- _What is needed_: Filter the entries for lines with the word "board".

- _Provided entries_:
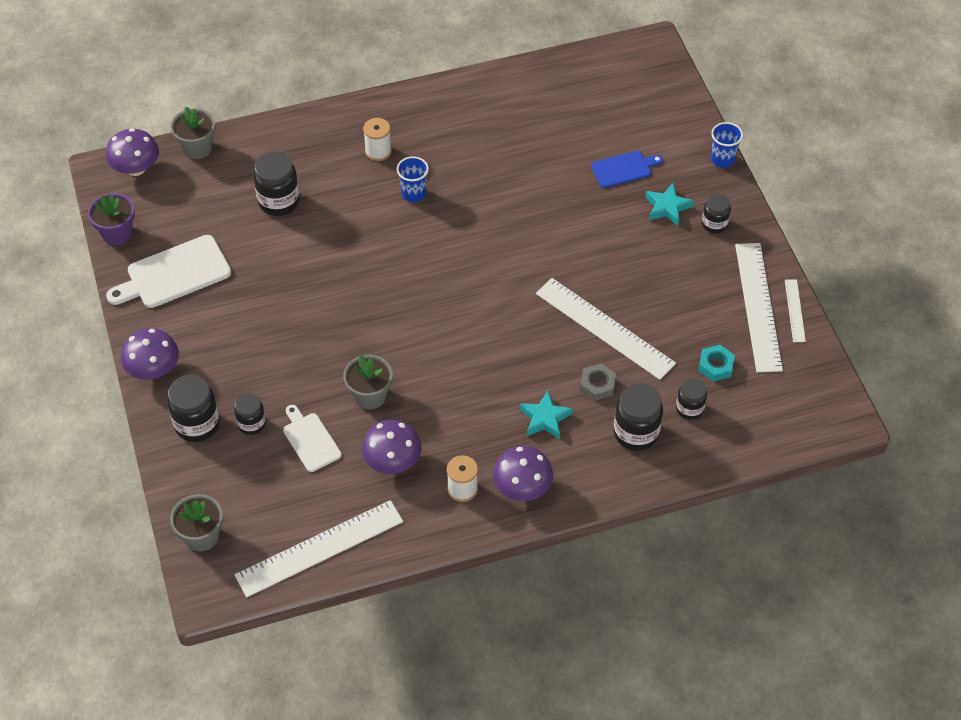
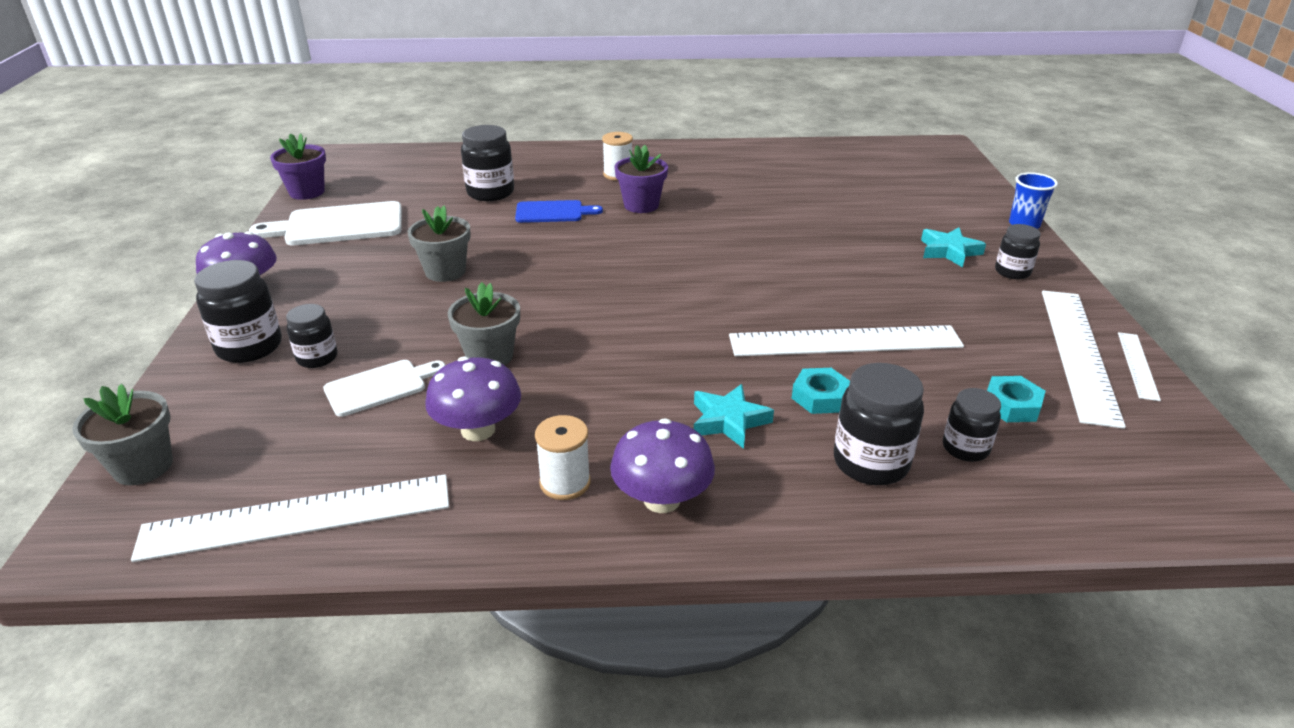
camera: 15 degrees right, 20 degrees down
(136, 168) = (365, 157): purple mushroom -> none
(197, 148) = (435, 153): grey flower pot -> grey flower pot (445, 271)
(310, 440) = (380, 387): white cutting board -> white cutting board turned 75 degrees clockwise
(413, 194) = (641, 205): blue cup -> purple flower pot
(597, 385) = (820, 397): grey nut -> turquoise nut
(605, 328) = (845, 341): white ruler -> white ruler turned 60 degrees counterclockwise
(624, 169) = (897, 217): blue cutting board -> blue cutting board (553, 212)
--
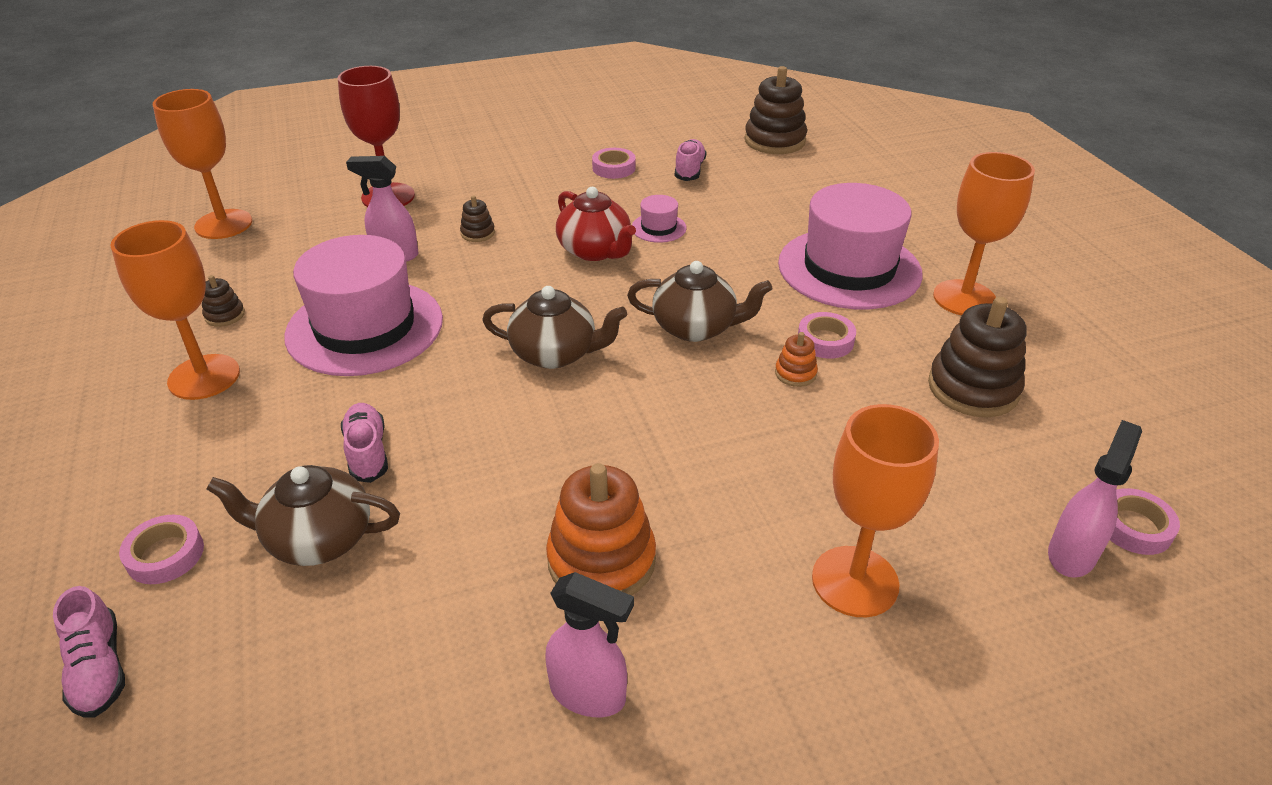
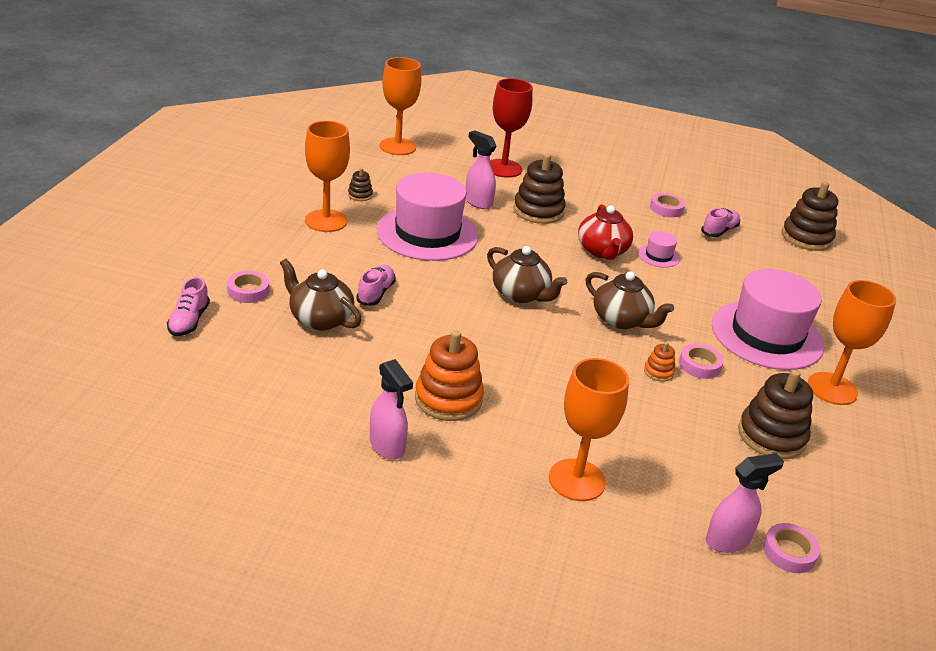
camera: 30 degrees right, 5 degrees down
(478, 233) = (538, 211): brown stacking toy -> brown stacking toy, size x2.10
---
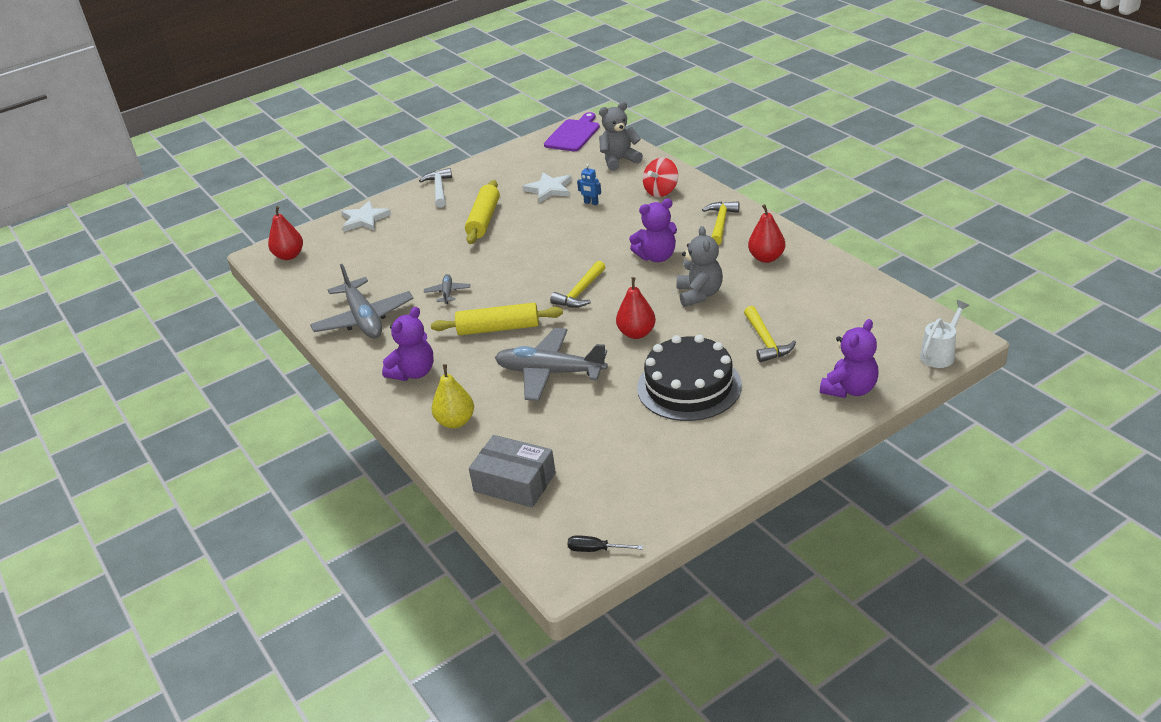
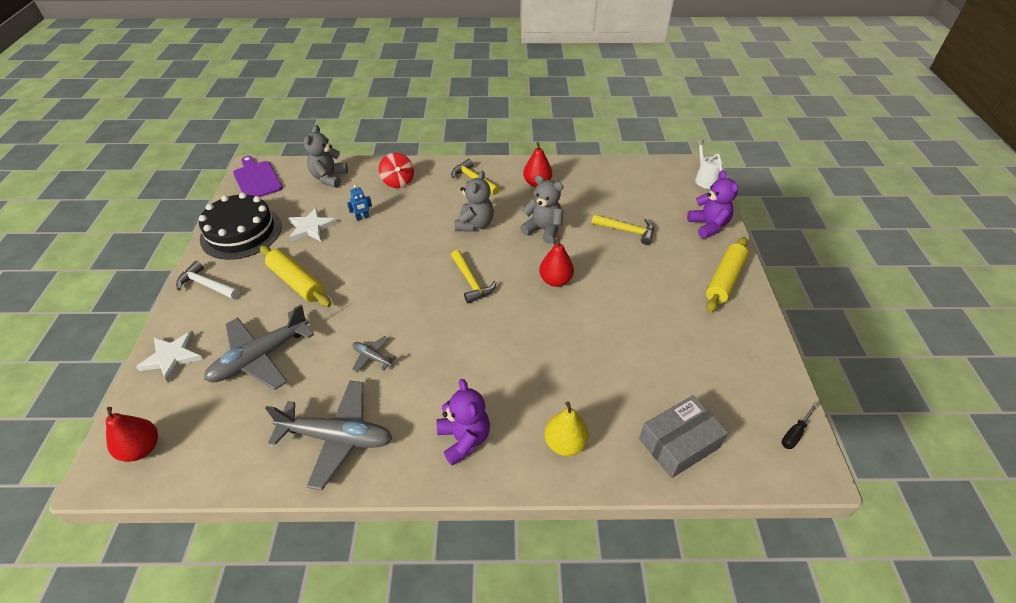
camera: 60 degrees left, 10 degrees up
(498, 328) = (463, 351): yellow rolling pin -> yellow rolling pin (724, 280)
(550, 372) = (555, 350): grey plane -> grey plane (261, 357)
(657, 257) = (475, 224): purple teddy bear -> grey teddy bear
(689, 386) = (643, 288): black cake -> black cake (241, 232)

- _Answer section_:
(310, 440) = (380, 387): white cutting board -> white cutting board turned 75 degrees clockwise
(624, 169) = (897, 217): blue cutting board -> blue cutting board (553, 212)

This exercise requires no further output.